The whole listing needs retyping exactly; keep the pictures out of it.

**Available data**.
%%

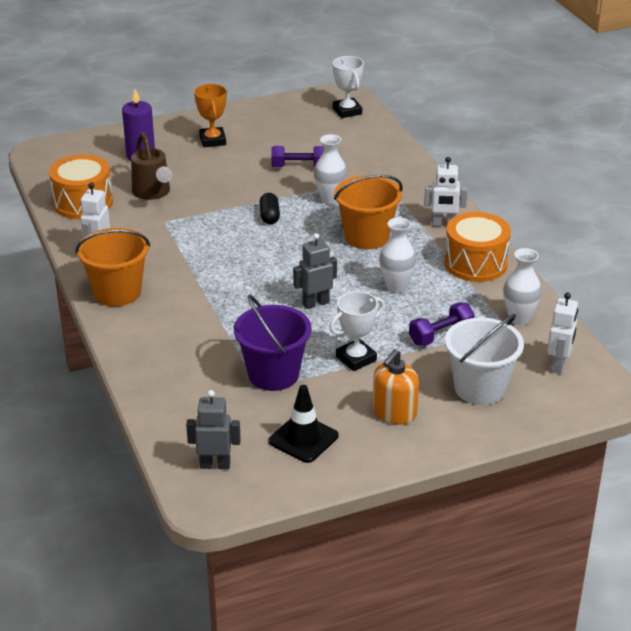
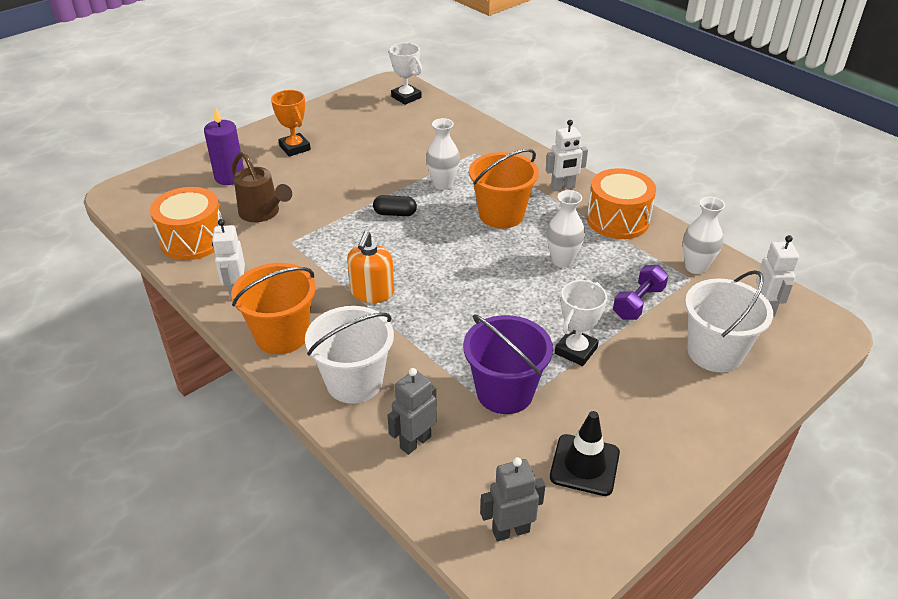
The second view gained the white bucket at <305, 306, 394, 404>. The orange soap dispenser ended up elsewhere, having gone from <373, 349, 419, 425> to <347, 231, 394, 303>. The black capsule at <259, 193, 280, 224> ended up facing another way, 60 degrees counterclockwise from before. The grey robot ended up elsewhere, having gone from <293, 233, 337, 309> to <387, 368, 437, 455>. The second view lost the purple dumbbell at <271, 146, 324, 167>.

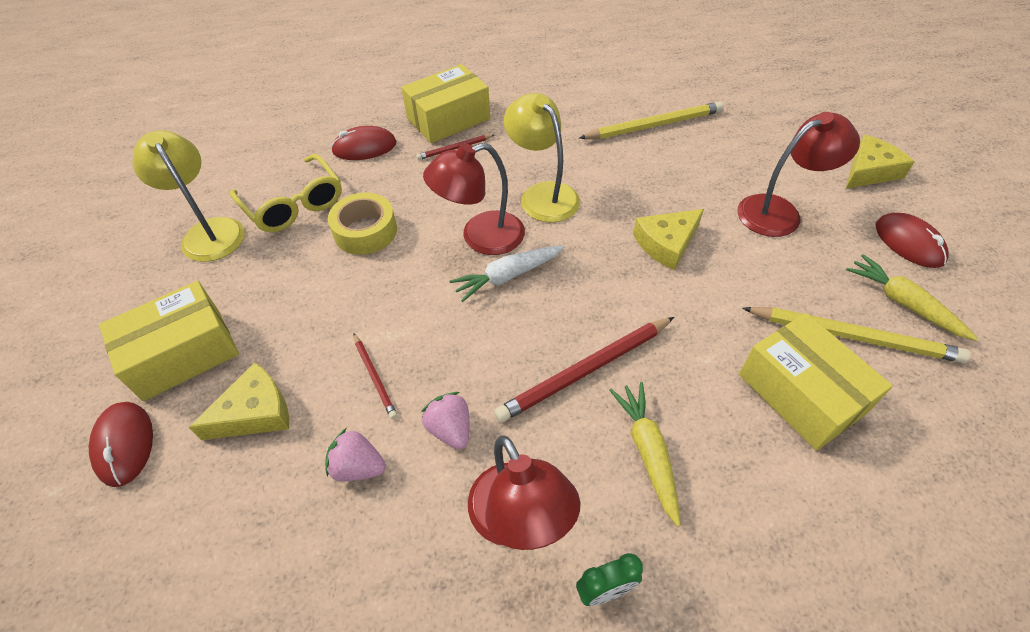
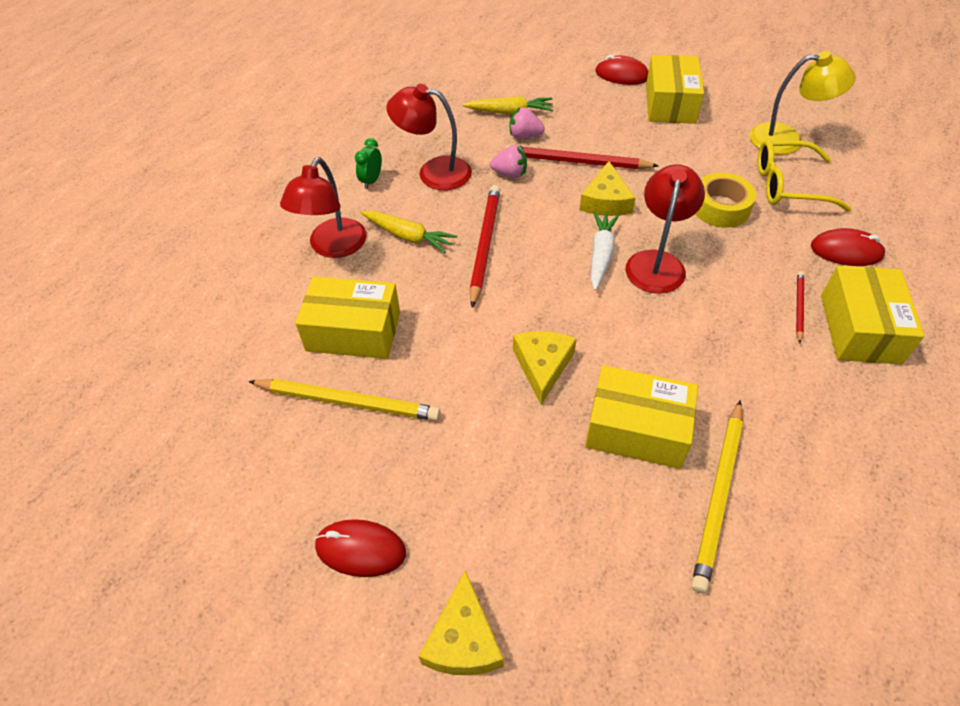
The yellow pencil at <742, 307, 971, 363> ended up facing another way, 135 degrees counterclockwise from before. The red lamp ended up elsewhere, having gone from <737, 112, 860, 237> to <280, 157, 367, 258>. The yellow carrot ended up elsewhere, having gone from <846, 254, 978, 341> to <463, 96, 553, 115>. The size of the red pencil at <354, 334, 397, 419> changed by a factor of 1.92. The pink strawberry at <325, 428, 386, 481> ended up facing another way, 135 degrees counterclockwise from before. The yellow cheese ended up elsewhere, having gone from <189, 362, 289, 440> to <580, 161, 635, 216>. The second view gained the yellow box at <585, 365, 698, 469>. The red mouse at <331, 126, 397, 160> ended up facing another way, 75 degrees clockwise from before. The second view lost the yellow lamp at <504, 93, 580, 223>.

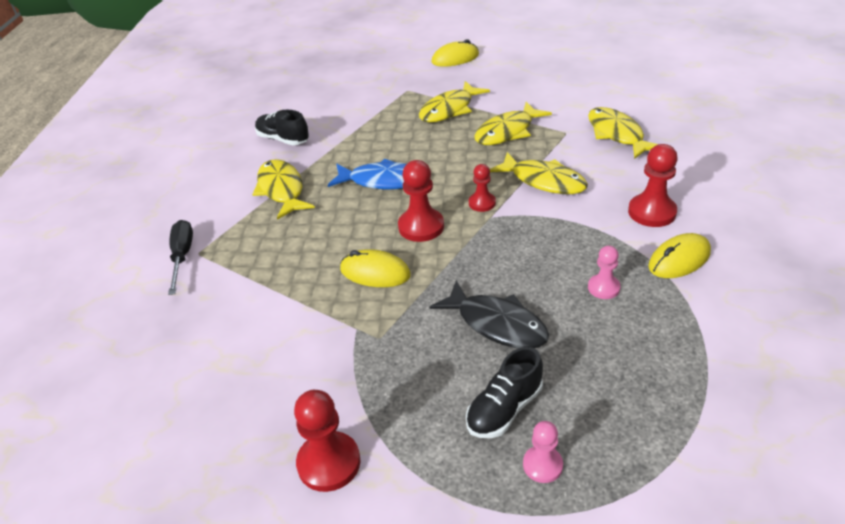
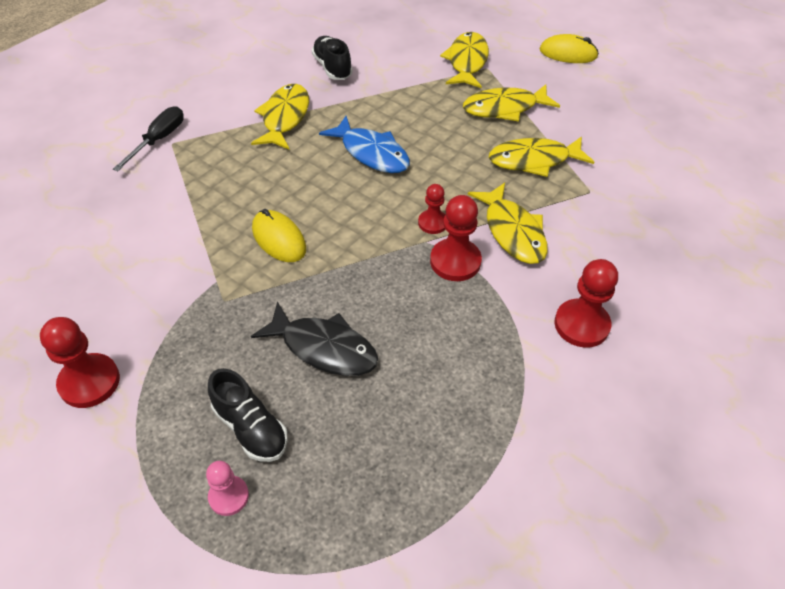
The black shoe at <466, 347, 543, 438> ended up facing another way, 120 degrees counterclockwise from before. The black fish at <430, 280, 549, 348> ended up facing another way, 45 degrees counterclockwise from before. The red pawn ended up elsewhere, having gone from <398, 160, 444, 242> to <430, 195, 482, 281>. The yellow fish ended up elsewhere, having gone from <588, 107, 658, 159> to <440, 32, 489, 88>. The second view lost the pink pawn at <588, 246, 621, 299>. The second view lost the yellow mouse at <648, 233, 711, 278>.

%%

**Result for this task**.
The second view gained the white bucket at <305, 306, 394, 404>. The orange soap dispenser ended up elsewhere, having gone from <373, 349, 419, 425> to <347, 231, 394, 303>. The black capsule at <259, 193, 280, 224> ended up facing another way, 60 degrees counterclockwise from before. The grey robot ended up elsewhere, having gone from <293, 233, 337, 309> to <387, 368, 437, 455>. The second view lost the purple dumbbell at <271, 146, 324, 167>.

The yellow pencil at <742, 307, 971, 363> ended up facing another way, 135 degrees counterclockwise from before. The red lamp ended up elsewhere, having gone from <737, 112, 860, 237> to <280, 157, 367, 258>. The yellow carrot ended up elsewhere, having gone from <846, 254, 978, 341> to <463, 96, 553, 115>. The size of the red pencil at <354, 334, 397, 419> changed by a factor of 1.92. The pink strawberry at <325, 428, 386, 481> ended up facing another way, 135 degrees counterclockwise from before. The yellow cheese ended up elsewhere, having gone from <189, 362, 289, 440> to <580, 161, 635, 216>. The second view gained the yellow box at <585, 365, 698, 469>. The red mouse at <331, 126, 397, 160> ended up facing another way, 75 degrees clockwise from before. The second view lost the yellow lamp at <504, 93, 580, 223>.

The black shoe at <466, 347, 543, 438> ended up facing another way, 120 degrees counterclockwise from before. The black fish at <430, 280, 549, 348> ended up facing another way, 45 degrees counterclockwise from before. The red pawn ended up elsewhere, having gone from <398, 160, 444, 242> to <430, 195, 482, 281>. The yellow fish ended up elsewhere, having gone from <588, 107, 658, 159> to <440, 32, 489, 88>. The second view lost the pink pawn at <588, 246, 621, 299>. The second view lost the yellow mouse at <648, 233, 711, 278>.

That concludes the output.